- _EXERCISE BRIEF_:
Find how many lines in the data below mention "alarm". Give the number only.

- _Scene difference descriptions_:
■ ■ ■ ■
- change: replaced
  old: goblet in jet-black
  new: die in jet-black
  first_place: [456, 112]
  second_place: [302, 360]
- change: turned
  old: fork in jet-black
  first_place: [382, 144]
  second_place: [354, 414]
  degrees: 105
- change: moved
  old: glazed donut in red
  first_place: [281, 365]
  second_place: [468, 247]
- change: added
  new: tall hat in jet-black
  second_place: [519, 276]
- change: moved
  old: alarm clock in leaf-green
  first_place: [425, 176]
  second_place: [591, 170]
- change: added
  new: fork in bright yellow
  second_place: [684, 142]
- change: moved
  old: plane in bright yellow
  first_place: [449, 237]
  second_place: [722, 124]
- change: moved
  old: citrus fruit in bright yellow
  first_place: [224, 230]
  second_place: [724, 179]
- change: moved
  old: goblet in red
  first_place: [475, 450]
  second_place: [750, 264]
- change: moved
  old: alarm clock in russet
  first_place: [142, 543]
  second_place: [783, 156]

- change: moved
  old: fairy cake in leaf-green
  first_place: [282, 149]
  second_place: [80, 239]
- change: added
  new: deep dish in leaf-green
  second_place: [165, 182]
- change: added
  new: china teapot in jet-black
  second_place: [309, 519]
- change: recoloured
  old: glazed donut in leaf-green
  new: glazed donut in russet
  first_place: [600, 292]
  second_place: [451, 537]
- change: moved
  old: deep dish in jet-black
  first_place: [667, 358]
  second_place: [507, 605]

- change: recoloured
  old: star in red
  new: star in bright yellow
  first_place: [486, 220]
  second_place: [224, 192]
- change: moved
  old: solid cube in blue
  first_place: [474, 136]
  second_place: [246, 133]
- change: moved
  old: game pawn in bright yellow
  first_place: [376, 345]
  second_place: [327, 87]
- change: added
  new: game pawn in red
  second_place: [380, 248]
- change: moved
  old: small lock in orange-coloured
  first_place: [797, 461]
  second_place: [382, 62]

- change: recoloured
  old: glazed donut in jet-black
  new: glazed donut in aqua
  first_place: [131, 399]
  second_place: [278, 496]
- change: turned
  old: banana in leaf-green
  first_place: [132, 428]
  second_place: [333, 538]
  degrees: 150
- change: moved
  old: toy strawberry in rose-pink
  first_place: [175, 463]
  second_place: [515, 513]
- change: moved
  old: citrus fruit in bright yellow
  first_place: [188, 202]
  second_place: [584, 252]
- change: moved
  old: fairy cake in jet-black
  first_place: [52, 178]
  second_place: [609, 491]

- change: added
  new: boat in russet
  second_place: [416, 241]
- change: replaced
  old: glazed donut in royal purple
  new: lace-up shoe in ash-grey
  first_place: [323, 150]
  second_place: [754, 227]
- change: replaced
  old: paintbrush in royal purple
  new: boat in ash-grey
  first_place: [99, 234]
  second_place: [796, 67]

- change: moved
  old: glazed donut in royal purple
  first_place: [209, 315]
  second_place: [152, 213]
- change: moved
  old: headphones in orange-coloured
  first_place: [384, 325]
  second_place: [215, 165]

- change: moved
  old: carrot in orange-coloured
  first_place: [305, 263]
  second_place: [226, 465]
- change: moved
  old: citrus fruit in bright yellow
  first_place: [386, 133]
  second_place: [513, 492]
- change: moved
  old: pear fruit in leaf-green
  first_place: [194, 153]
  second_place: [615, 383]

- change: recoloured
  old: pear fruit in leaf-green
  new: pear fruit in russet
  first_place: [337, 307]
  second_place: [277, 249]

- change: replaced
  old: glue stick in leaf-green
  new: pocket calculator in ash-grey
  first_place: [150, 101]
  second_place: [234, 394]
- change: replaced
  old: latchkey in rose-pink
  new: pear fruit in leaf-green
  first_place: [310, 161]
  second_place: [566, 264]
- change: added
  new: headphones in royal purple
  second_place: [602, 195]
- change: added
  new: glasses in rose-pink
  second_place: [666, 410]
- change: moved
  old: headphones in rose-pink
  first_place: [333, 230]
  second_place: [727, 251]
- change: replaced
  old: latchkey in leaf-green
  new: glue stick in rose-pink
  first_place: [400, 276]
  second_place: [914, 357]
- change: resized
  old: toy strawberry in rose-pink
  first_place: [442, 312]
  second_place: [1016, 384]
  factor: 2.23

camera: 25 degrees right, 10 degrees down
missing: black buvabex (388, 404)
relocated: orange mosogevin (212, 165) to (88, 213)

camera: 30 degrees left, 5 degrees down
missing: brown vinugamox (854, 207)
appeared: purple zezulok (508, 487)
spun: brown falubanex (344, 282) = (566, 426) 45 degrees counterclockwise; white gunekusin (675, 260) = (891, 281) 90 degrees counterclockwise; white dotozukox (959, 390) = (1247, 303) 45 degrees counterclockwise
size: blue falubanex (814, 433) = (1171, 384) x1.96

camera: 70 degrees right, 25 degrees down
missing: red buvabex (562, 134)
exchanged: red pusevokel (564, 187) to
■ ■ ■ ■
- _SOLUTION_:
2